Only the lines of the data below from the one with "brown arrow: (176, 290) -> (321, 473), moved" through the one with "blue star: (272, 312) -> (126, 224), moved" are wanted. Repeat them exactly.

:: MATERIAL FOR THIS TASK ::

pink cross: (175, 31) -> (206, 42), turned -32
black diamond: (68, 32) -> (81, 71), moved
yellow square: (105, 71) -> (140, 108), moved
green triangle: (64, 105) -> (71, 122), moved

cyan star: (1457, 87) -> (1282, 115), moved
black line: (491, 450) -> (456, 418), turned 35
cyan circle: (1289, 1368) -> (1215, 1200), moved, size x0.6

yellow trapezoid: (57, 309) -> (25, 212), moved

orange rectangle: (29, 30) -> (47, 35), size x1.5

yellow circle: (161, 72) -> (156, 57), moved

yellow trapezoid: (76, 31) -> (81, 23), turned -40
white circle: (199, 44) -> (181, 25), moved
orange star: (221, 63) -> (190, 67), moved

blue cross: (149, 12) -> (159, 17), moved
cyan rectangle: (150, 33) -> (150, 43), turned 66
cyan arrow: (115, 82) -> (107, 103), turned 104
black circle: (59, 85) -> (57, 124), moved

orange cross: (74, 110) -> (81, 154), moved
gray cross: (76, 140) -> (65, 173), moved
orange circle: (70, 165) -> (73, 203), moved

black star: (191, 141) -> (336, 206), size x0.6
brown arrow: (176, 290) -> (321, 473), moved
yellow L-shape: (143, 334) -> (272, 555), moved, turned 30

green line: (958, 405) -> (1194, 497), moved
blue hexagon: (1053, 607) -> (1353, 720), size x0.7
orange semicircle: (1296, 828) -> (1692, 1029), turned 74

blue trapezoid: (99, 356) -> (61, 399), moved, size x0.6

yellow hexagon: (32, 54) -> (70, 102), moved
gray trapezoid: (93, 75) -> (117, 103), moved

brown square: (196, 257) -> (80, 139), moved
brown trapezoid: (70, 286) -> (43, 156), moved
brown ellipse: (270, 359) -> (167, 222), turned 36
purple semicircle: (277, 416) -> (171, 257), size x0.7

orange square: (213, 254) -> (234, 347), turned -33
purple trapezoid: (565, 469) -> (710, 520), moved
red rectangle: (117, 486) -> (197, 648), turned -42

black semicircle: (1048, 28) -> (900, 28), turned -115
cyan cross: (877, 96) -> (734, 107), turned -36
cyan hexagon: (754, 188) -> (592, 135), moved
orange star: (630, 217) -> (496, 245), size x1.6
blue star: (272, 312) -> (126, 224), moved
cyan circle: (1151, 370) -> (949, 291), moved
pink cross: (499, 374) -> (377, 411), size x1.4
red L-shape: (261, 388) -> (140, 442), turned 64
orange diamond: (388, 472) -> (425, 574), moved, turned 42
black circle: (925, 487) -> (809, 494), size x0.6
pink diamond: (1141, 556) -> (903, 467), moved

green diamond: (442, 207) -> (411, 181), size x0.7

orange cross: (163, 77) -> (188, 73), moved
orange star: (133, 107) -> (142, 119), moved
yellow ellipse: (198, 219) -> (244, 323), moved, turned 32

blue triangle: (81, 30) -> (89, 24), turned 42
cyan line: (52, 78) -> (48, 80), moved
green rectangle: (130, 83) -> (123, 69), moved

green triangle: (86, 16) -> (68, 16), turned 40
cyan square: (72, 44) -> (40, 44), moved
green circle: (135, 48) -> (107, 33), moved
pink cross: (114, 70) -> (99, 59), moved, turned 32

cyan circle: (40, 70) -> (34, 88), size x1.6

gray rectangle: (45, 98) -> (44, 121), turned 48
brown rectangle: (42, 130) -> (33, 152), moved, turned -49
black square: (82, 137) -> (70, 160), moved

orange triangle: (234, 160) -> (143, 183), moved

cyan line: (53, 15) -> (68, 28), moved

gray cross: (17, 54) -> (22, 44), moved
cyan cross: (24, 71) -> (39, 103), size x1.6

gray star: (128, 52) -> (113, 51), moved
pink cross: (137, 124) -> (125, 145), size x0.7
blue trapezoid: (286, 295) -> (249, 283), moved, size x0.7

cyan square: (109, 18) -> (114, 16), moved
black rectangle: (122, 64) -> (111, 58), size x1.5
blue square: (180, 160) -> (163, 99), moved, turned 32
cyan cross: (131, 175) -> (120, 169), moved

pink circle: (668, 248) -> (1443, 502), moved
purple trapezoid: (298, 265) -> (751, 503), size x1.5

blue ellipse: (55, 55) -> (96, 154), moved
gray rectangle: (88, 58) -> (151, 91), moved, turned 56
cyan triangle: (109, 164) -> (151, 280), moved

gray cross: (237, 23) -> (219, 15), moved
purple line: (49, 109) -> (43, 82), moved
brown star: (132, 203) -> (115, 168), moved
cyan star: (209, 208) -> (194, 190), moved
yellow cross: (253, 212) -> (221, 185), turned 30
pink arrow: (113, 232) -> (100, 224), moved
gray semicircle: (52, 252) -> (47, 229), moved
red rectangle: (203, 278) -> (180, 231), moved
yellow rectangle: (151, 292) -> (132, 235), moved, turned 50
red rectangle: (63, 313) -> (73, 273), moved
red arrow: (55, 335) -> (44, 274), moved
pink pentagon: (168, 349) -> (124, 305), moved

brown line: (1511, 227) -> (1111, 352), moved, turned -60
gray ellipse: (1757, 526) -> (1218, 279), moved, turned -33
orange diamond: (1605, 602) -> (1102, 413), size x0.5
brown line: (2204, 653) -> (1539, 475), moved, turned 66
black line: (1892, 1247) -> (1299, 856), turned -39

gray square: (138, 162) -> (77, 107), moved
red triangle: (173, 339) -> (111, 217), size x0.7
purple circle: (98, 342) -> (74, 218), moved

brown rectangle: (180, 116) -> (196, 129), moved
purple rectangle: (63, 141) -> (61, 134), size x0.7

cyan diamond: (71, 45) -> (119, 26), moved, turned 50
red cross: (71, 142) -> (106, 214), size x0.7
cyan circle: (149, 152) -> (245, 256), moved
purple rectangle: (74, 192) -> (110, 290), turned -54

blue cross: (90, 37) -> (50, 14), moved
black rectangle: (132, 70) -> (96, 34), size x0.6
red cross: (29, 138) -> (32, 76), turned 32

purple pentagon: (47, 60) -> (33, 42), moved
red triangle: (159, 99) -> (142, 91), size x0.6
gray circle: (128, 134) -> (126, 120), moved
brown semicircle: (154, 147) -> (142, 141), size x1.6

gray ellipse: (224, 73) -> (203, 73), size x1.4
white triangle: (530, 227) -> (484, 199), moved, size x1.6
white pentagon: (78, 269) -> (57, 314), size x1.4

:::

» **RESULT OF THE EXERCISE**
brown arrow: (176, 290) -> (321, 473), moved
yellow L-shape: (143, 334) -> (272, 555), moved, turned 30

green line: (958, 405) -> (1194, 497), moved
blue hexagon: (1053, 607) -> (1353, 720), size x0.7
orange semicircle: (1296, 828) -> (1692, 1029), turned 74

blue trapezoid: (99, 356) -> (61, 399), moved, size x0.6

yellow hexagon: (32, 54) -> (70, 102), moved
gray trapezoid: (93, 75) -> (117, 103), moved

brown square: (196, 257) -> (80, 139), moved
brown trapezoid: (70, 286) -> (43, 156), moved
brown ellipse: (270, 359) -> (167, 222), turned 36
purple semicircle: (277, 416) -> (171, 257), size x0.7

orange square: (213, 254) -> (234, 347), turned -33
purple trapezoid: (565, 469) -> (710, 520), moved
red rectangle: (117, 486) -> (197, 648), turned -42

black semicircle: (1048, 28) -> (900, 28), turned -115
cyan cross: (877, 96) -> (734, 107), turned -36
cyan hexagon: (754, 188) -> (592, 135), moved
orange star: (630, 217) -> (496, 245), size x1.6
blue star: (272, 312) -> (126, 224), moved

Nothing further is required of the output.